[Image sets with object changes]
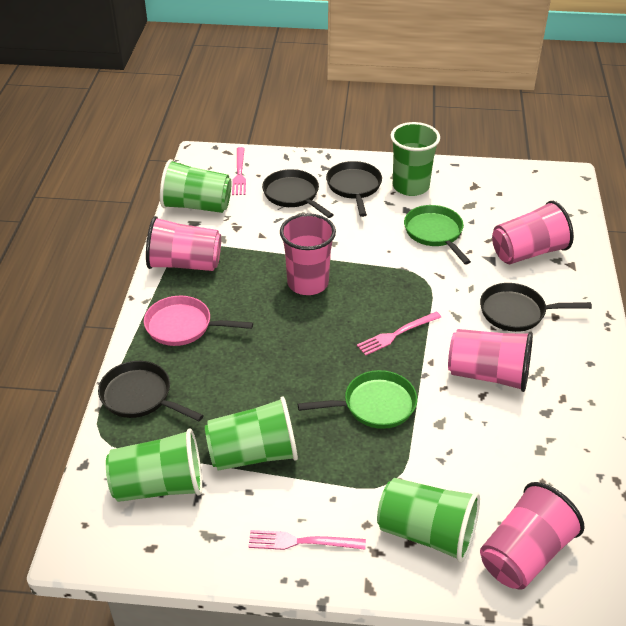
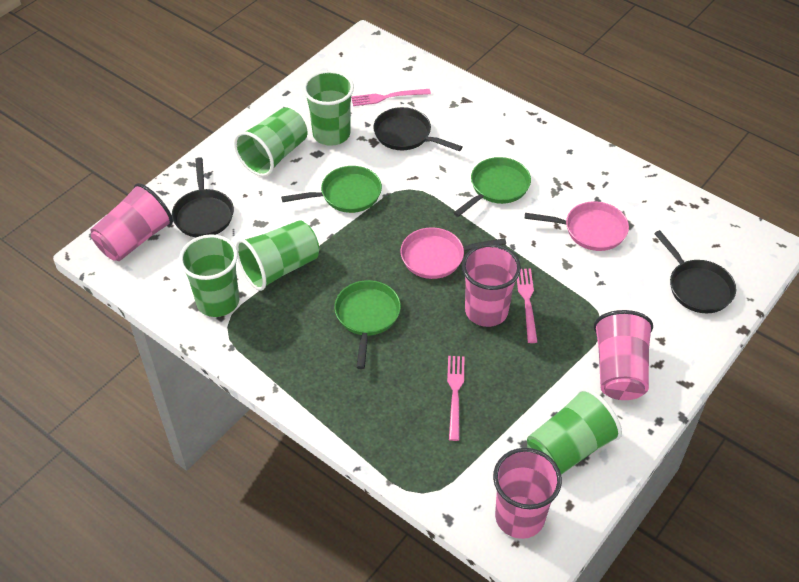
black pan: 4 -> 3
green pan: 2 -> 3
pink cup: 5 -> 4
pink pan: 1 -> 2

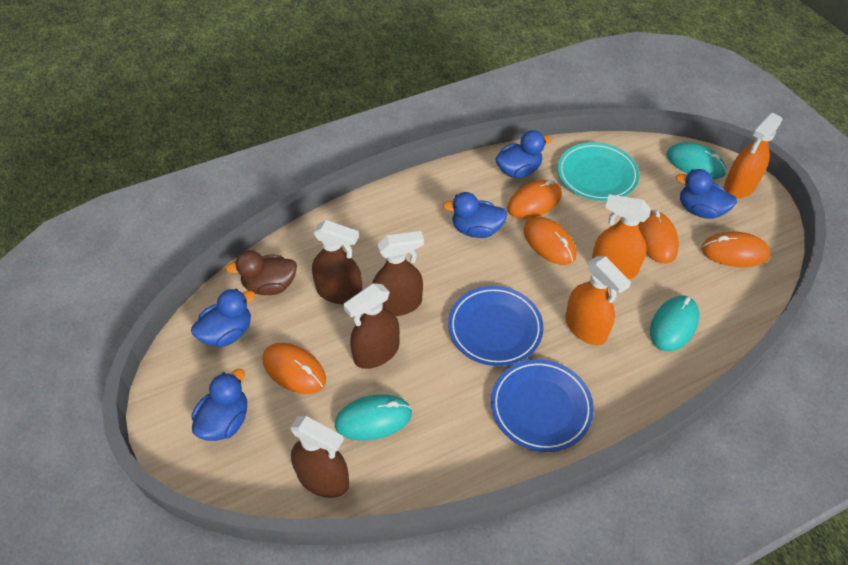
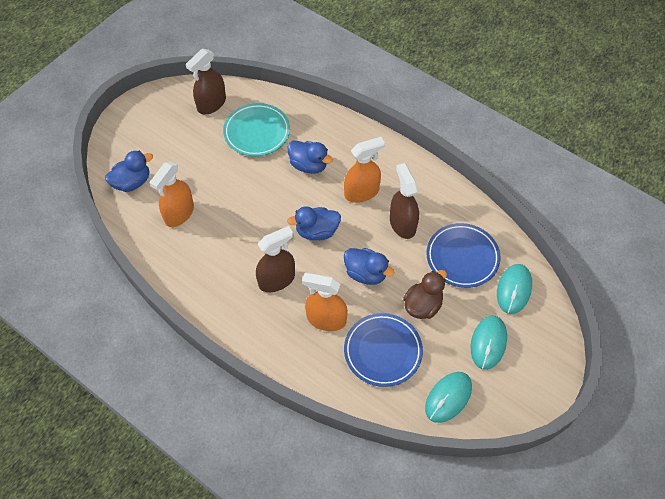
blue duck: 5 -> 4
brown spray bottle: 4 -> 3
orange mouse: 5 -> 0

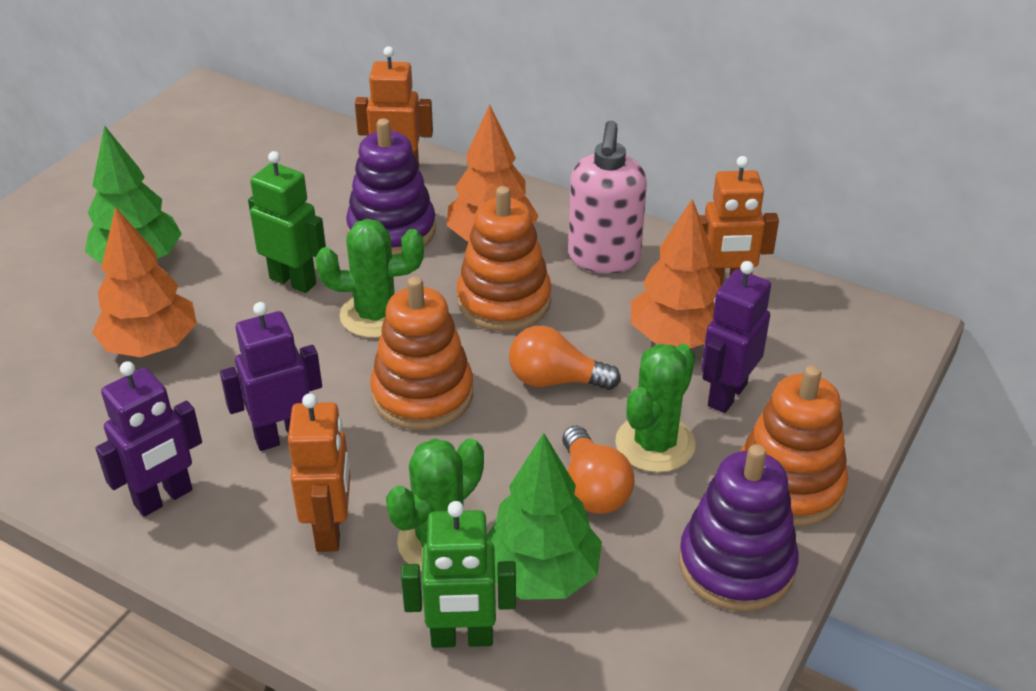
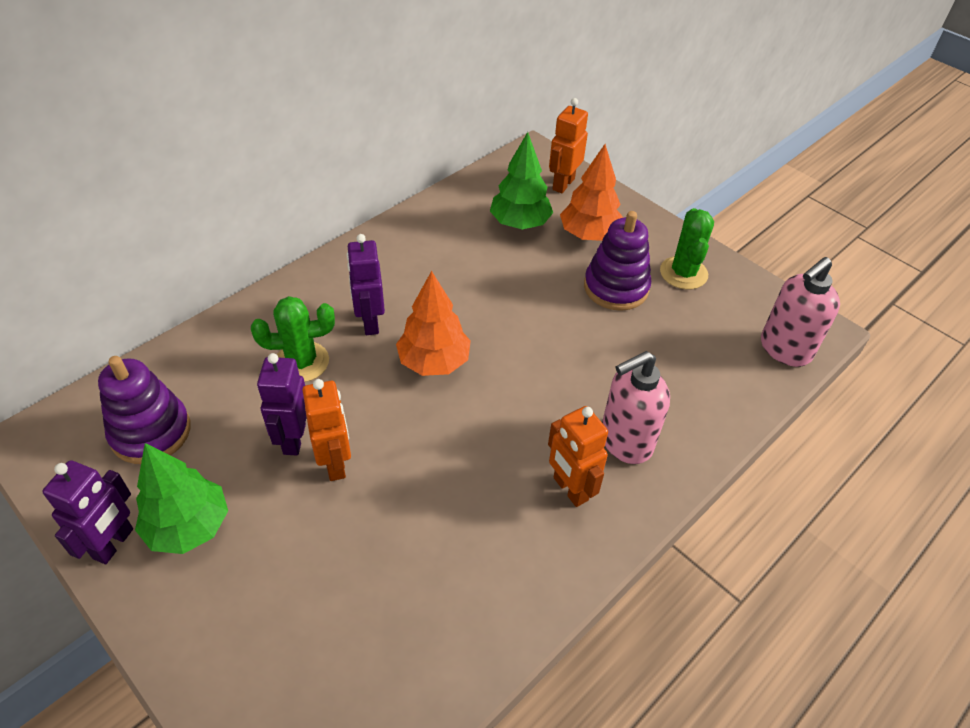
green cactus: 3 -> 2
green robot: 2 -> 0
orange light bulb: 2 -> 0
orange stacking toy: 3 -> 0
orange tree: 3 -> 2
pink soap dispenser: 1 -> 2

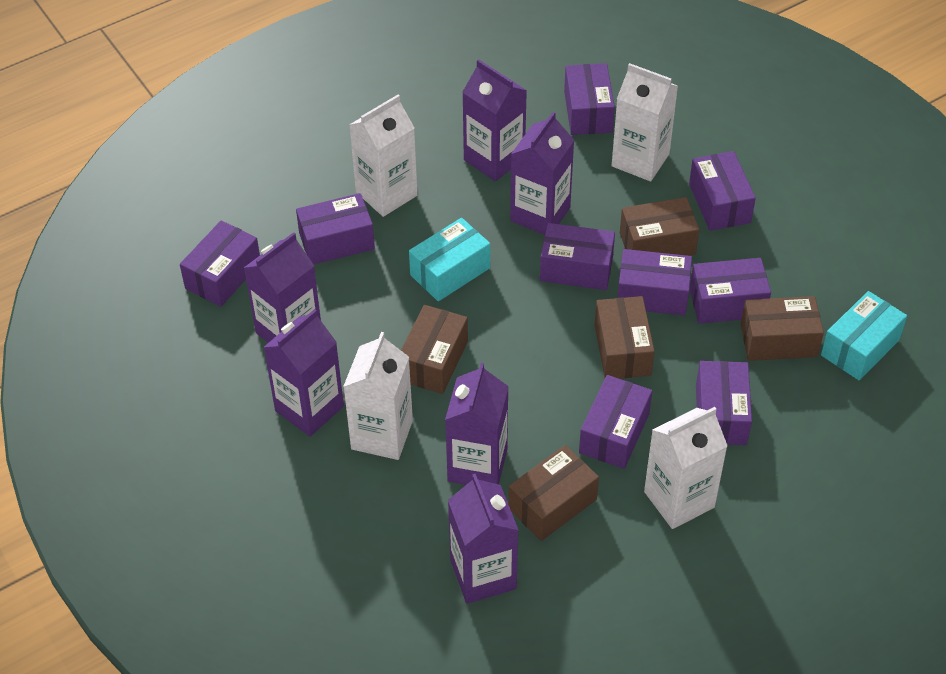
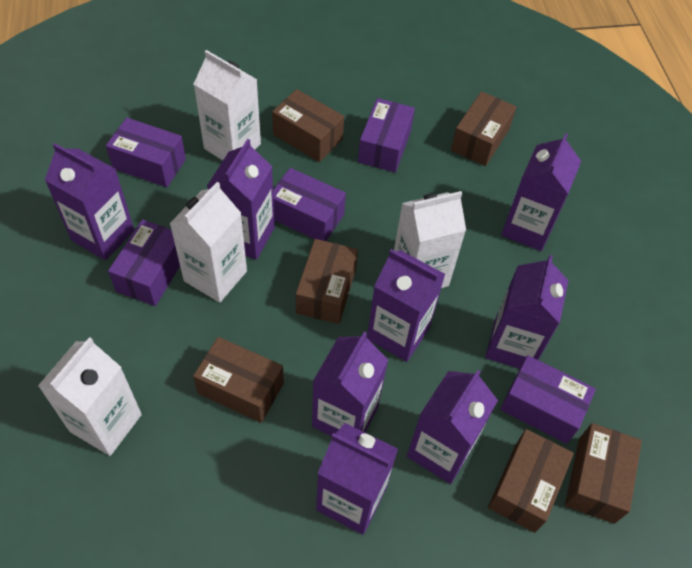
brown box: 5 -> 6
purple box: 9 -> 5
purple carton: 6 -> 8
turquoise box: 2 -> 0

[Exercise details]: In the data above, find each line that uses the string "green". Copy it.

[Finished exercise]:
green pan: 2 -> 3
green cactus: 3 -> 2
green robot: 2 -> 0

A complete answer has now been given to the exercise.